Directions for this task: Before copying, set the images aside; then transcribe every entry below exactly.

### Records for processing

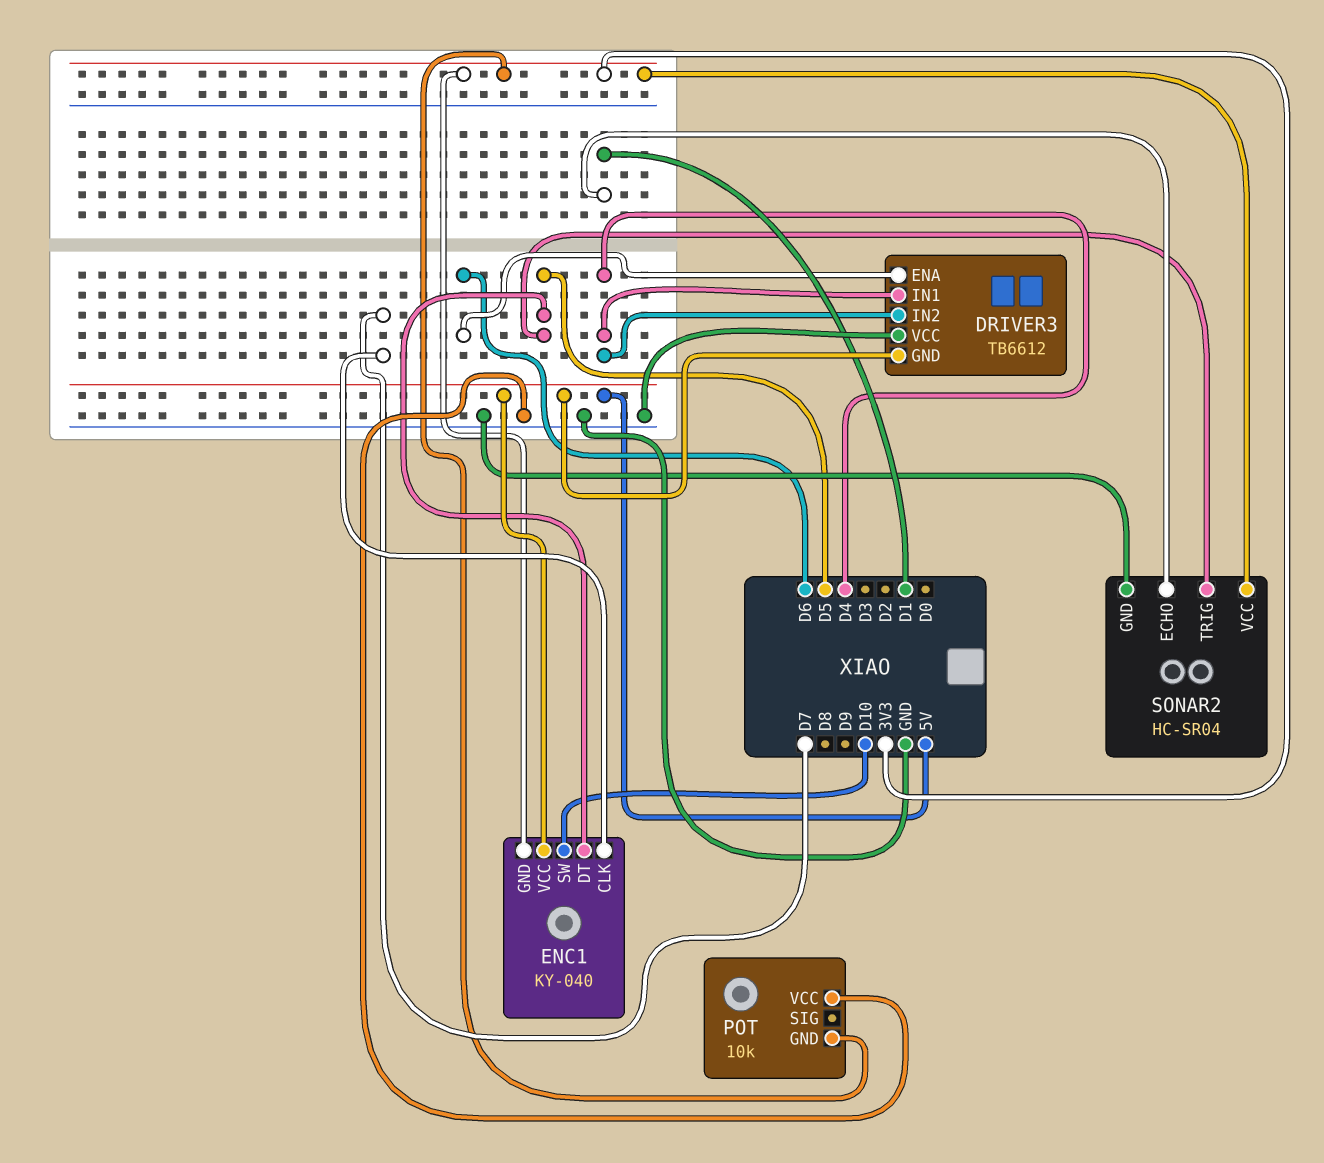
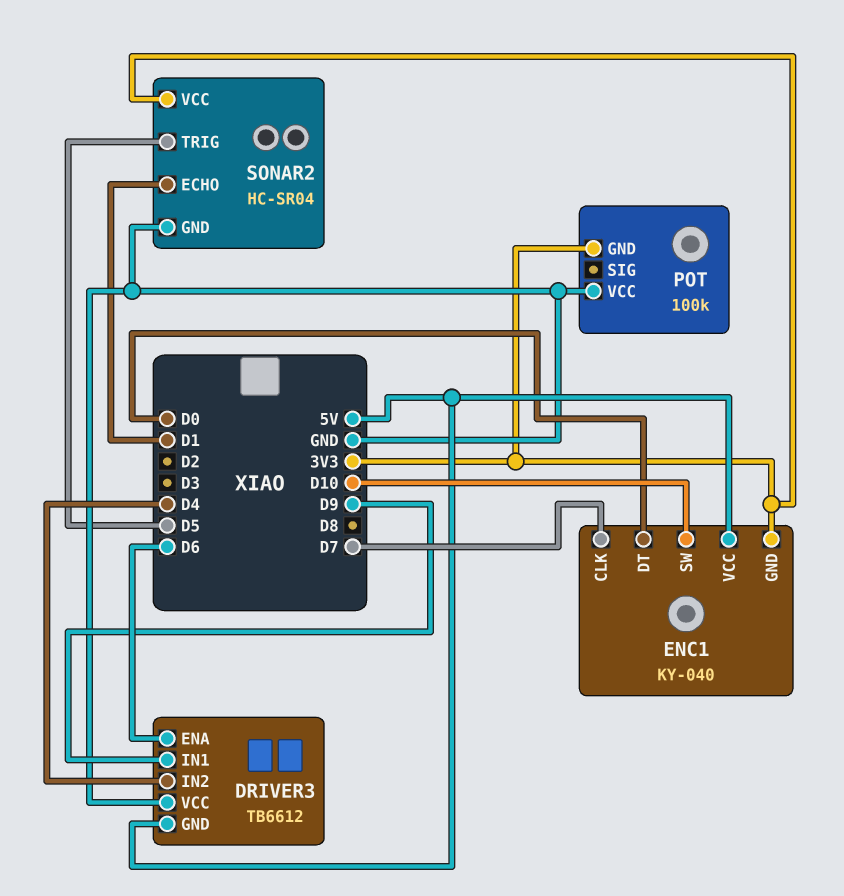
DRIVER3 pin IN1: D4 -> D9
ENC1 pin DT: D5 -> D0
POT: 10k -> 100k

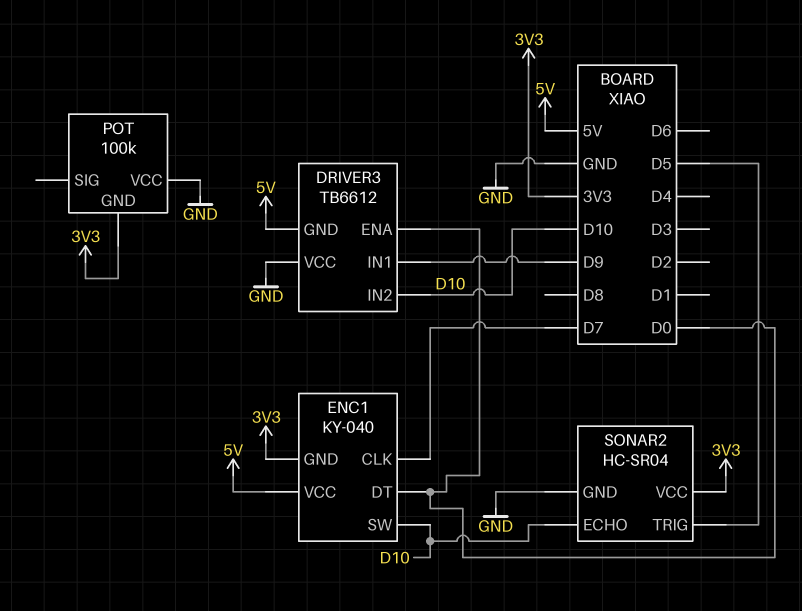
DRIVER3 pin ENA: D6 -> D0
DRIVER3 pin IN2: D4 -> D10
SONAR2 pin ECHO: D1 -> D10

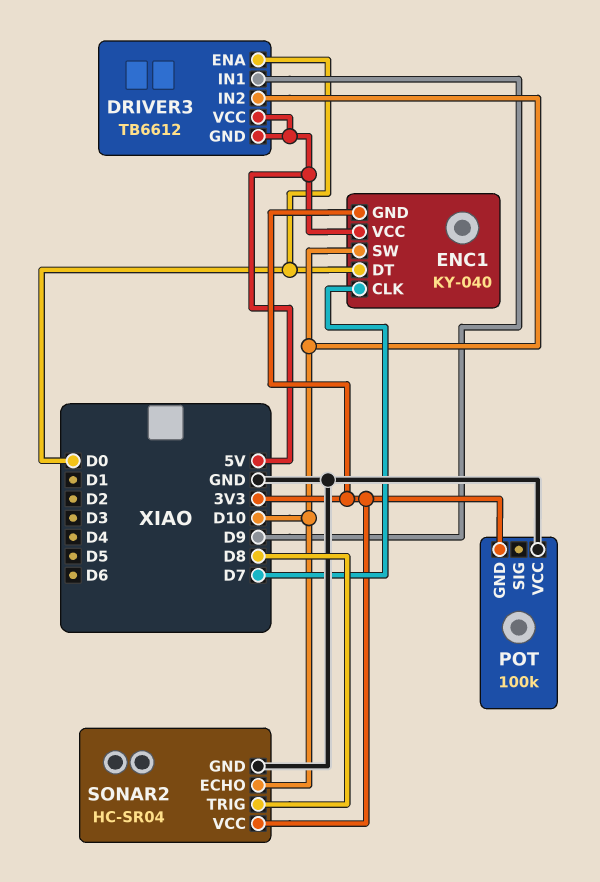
DRIVER3 pin VCC: GND -> 5V
SONAR2 pin TRIG: D5 -> D8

######

Task output:
DRIVER3 pin IN1: D4 -> D9
ENC1 pin DT: D5 -> D0
POT: 10k -> 100k

DRIVER3 pin ENA: D6 -> D0
DRIVER3 pin IN2: D4 -> D10
SONAR2 pin ECHO: D1 -> D10

DRIVER3 pin VCC: GND -> 5V
SONAR2 pin TRIG: D5 -> D8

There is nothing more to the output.